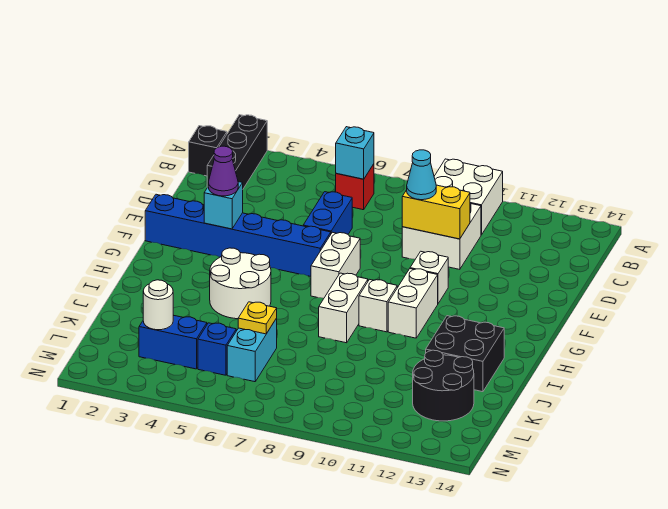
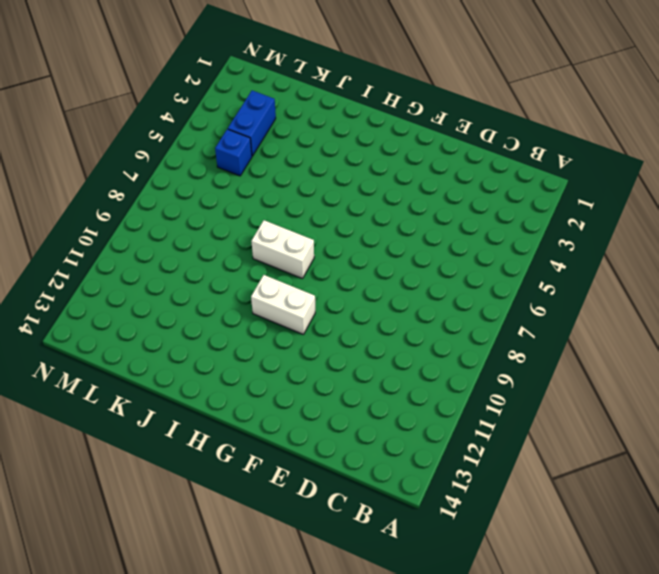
none -> black brick A2:C2 level 1
none -> white brick A9:B10 level 1
none -> black brick B1 level 1

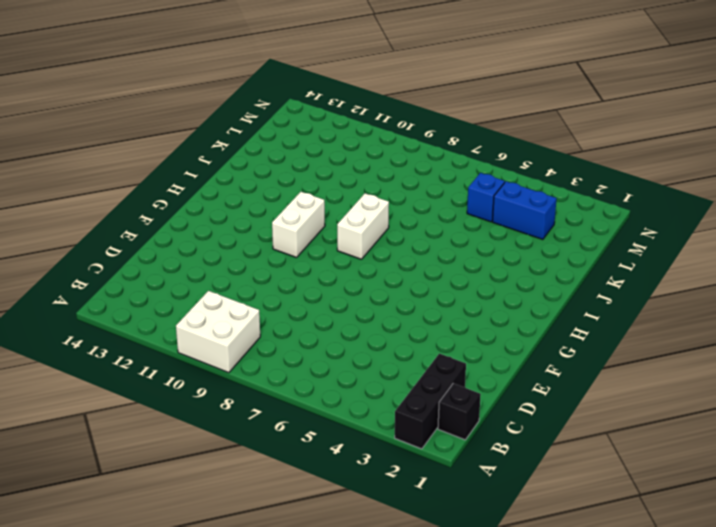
none -> red brick B6 level 1
none -> white brick C9:D10 level 1
none -> blue brick D6:E6 level 1

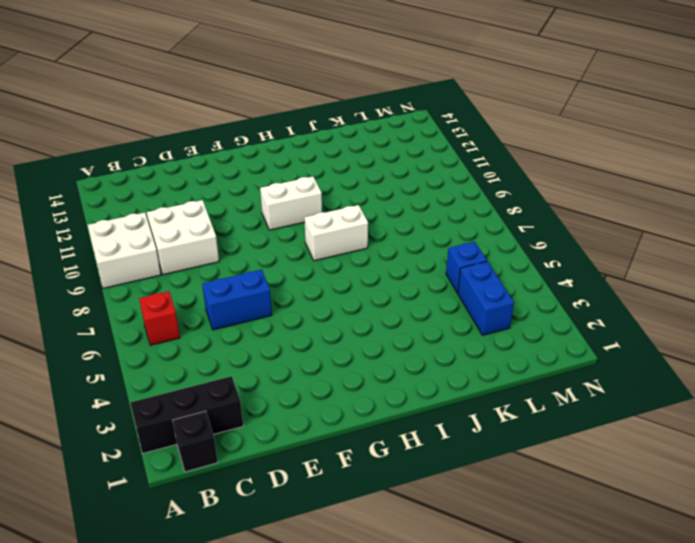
none -> blue brick F1:F6 level 1
none -> white brick F7:G7 level 1
none -> white brick F10 level 1

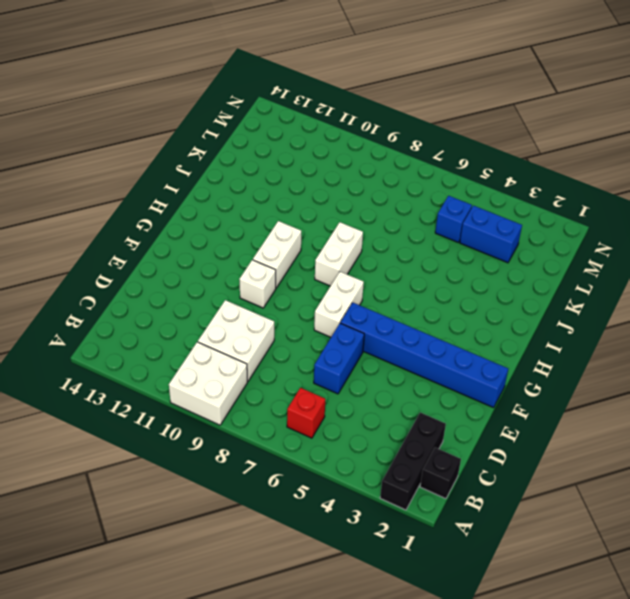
none -> white round brick H4:I5 level 1
none -> white brick H9 level 1
none -> black brick I12:J13 level 1

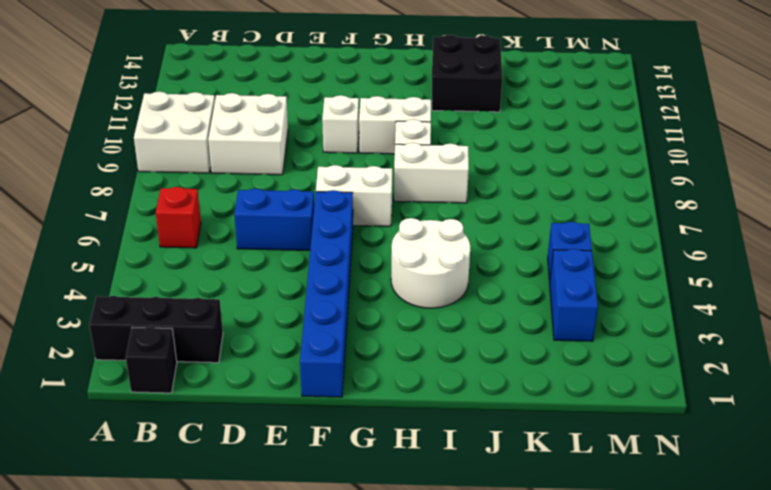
none -> cyan brick K6:L6 level 1
none -> black round brick K12:L13 level 1
none -> cyan brick B6 level 2

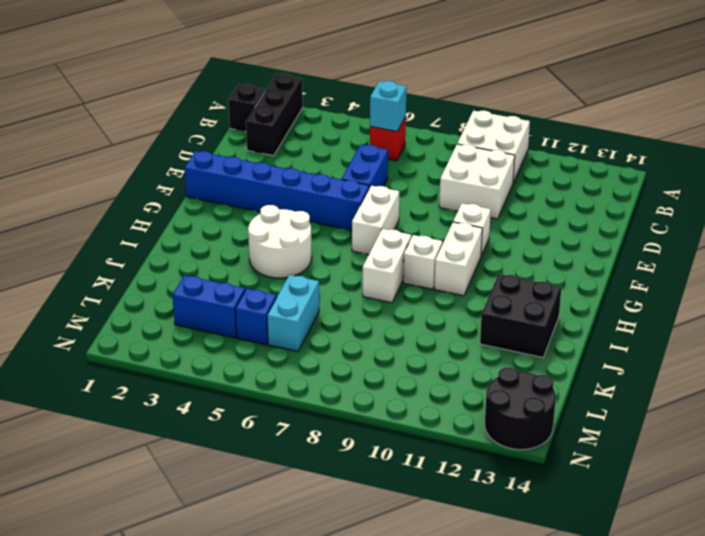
black round brick M13:N14 level 1 -> black round brick K12:L13 level 1
none -> yellow brick D9:D10 level 2
none -> cyan brick F3 level 2
none -> yellow plate K6 level 2

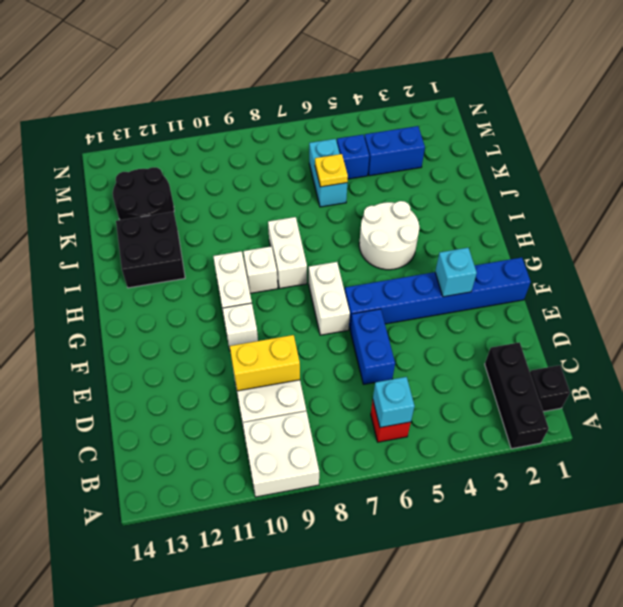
none -> white round brick L3 level 2
none -> cyan cone D9 level 3
none -> purple cone F3 level 3

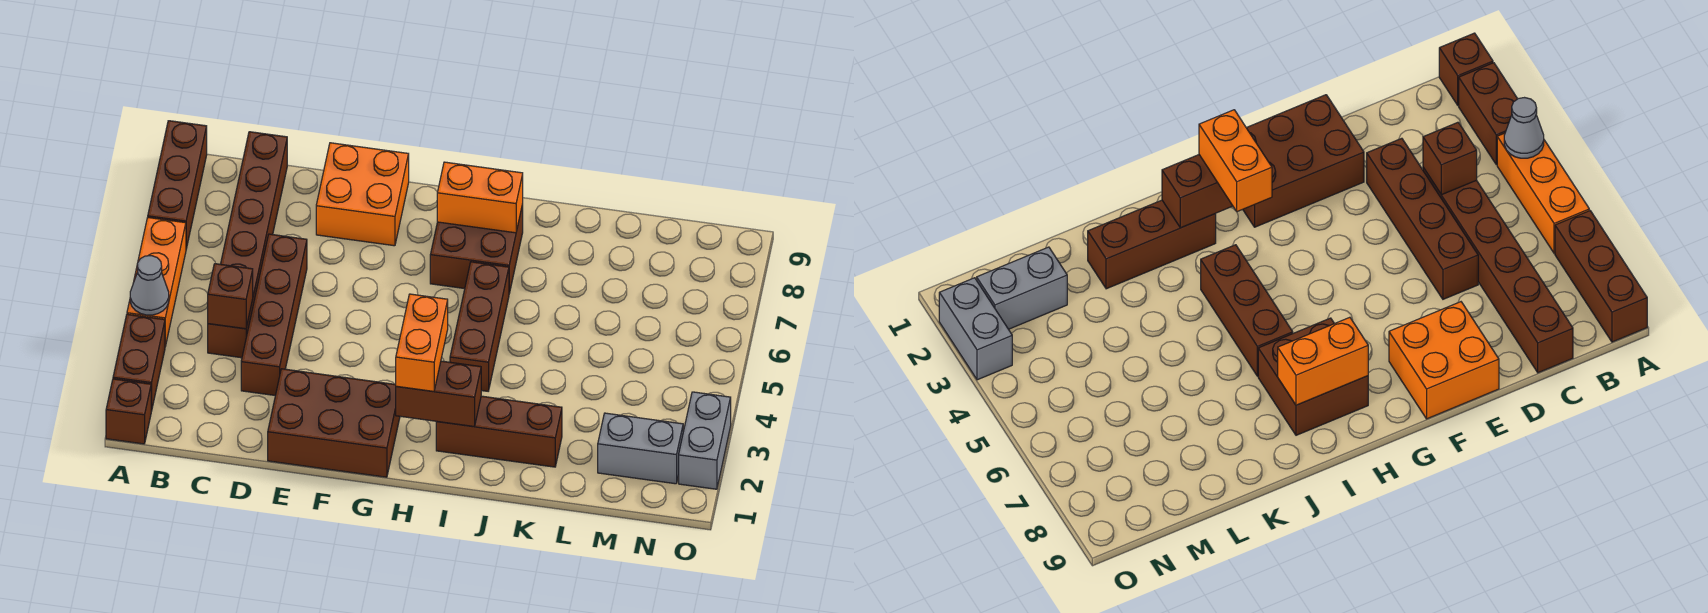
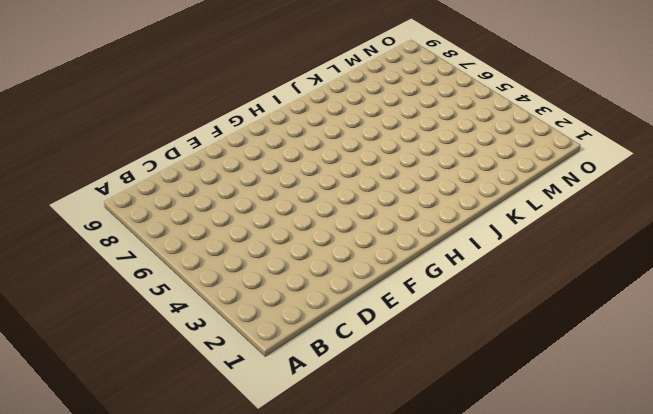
none -> brown brick A1 level 1
none -> brown brick A2:A3 level 1
none -> orange brick A4:A6 level 1

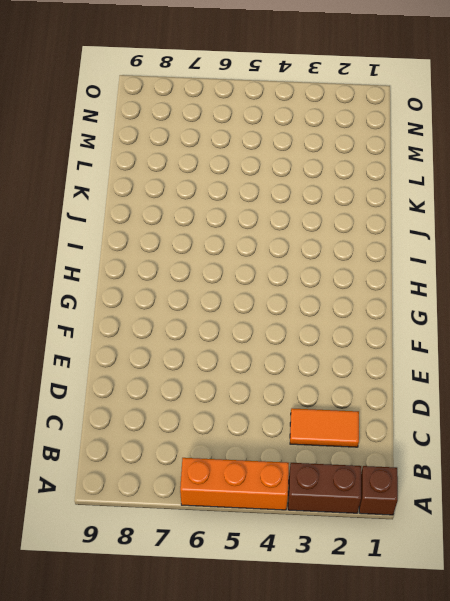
orange tile C2:C3 level 1 -> none
none -> brown brick A7:A9 level 1
none -> brown brick C4:C9 level 1
none -> brown brick D3:D6 level 1

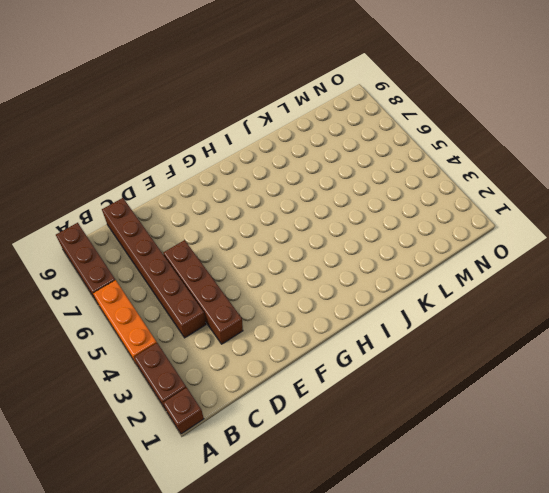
none -> brown brick E1:G2 level 1
none -> orange brick E8:F9 level 1
none -> brown brick H7:I8 level 1

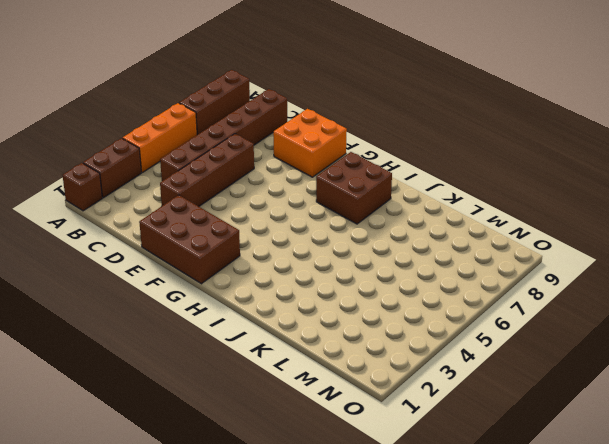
none -> brown brick I2:K2 level 1
none -> brown brick I4:I6 level 1
none -> grey brick M2:N2 level 1

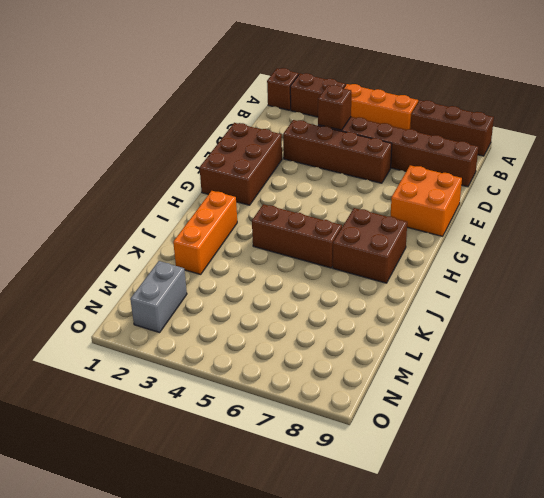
orange brick I2:K2 level 1 -> brown brick I2:K2 level 1
none -> grey brick O2:O3 level 1
none -> grey cone A4 level 2
none -> brown brick H2:I2 level 2

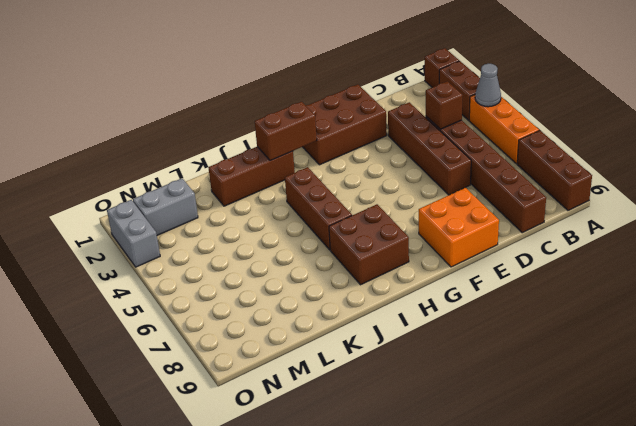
none -> orange brick H8:I8 level 2
none -> orange brick H2:H3 level 3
---*---
TASK TO CARRY OUT:
Only the pictures may be dropped when you copy the data above; everything else stays exact.

OUTPUT OF THE EXERCISE:
none -> black brick A2:C2 level 1
none -> white brick A9:B10 level 1
none -> black brick B1 level 1

none -> red brick B6 level 1
none -> white brick C9:D10 level 1
none -> blue brick D6:E6 level 1

none -> blue brick F1:F6 level 1
none -> white brick F7:G7 level 1
none -> white brick F10 level 1

none -> white round brick H4:I5 level 1
none -> white brick H9 level 1
none -> black brick I12:J13 level 1

none -> cyan brick K6:L6 level 1
none -> black round brick K12:L13 level 1
none -> cyan brick B6 level 2

black round brick M13:N14 level 1 -> black round brick K12:L13 level 1
none -> yellow brick D9:D10 level 2
none -> cyan brick F3 level 2
none -> yellow plate K6 level 2

none -> white round brick L3 level 2
none -> cyan cone D9 level 3
none -> purple cone F3 level 3

none -> brown brick A1 level 1
none -> brown brick A2:A3 level 1
none -> orange brick A4:A6 level 1

orange tile C2:C3 level 1 -> none
none -> brown brick A7:A9 level 1
none -> brown brick C4:C9 level 1
none -> brown brick D3:D6 level 1

none -> brown brick E1:G2 level 1
none -> orange brick E8:F9 level 1
none -> brown brick H7:I8 level 1

none -> brown brick I2:K2 level 1
none -> brown brick I4:I6 level 1
none -> grey brick M2:N2 level 1

orange brick I2:K2 level 1 -> brown brick I2:K2 level 1
none -> grey brick O2:O3 level 1
none -> grey cone A4 level 2
none -> brown brick H2:I2 level 2

none -> orange brick H8:I8 level 2
none -> orange brick H2:H3 level 3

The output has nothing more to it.